━━━━━ Material provided

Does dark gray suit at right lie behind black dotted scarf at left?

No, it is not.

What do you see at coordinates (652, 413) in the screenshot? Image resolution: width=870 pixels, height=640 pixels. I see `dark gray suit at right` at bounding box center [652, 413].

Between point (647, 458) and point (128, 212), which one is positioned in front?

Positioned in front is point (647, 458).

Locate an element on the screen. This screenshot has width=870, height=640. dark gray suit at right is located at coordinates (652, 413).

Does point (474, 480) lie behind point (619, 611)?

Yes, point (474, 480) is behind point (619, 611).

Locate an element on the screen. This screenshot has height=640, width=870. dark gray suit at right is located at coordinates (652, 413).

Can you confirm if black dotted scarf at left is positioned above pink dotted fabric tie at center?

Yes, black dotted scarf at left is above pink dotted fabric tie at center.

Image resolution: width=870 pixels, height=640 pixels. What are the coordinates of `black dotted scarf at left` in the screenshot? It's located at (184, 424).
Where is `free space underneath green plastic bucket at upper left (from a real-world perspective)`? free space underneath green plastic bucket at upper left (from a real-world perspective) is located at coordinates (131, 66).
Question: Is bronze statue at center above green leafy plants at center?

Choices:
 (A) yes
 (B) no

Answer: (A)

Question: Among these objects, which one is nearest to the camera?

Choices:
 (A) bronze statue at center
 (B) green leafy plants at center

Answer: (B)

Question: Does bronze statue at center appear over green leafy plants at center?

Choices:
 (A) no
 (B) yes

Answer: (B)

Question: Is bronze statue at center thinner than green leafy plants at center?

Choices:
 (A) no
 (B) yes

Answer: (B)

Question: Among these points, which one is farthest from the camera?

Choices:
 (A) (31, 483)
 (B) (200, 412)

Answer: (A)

━━━━━━━━━━
━━━━━ Material provided

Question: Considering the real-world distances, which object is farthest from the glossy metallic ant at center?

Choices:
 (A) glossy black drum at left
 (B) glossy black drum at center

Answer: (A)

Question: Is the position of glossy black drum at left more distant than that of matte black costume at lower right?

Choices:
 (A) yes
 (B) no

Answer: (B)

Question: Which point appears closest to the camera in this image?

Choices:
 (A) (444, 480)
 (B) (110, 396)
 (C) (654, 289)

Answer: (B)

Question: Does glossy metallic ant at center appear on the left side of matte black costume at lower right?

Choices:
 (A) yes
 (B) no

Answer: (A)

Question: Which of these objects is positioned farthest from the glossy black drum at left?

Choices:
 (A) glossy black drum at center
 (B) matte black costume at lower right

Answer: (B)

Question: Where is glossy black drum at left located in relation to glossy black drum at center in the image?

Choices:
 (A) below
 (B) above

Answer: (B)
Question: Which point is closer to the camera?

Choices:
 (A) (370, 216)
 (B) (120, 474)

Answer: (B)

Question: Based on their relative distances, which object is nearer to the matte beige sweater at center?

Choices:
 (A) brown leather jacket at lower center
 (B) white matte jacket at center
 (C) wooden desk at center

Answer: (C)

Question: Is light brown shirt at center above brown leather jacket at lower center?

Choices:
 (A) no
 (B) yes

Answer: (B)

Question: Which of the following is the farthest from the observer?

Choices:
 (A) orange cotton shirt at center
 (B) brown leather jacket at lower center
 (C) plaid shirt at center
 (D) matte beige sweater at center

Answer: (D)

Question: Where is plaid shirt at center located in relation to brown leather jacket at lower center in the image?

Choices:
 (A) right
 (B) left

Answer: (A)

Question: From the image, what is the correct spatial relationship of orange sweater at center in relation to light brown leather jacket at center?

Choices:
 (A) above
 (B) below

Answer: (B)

━━━━━━━━━━

Exercise brief:
Rewrite the data from the line containing "Does dark gray" down to the line containing "What do you", changing "dark gray suit" to "charcoal suit" and keeping everything else the same.

Answer to this problem:
Does charcoal suit at right lie behind black dotted scarf at left?

No, it is not.

What do you see at coordinates (652, 413) in the screenshot? Image resolution: width=870 pixels, height=640 pixels. I see `charcoal suit at right` at bounding box center [652, 413].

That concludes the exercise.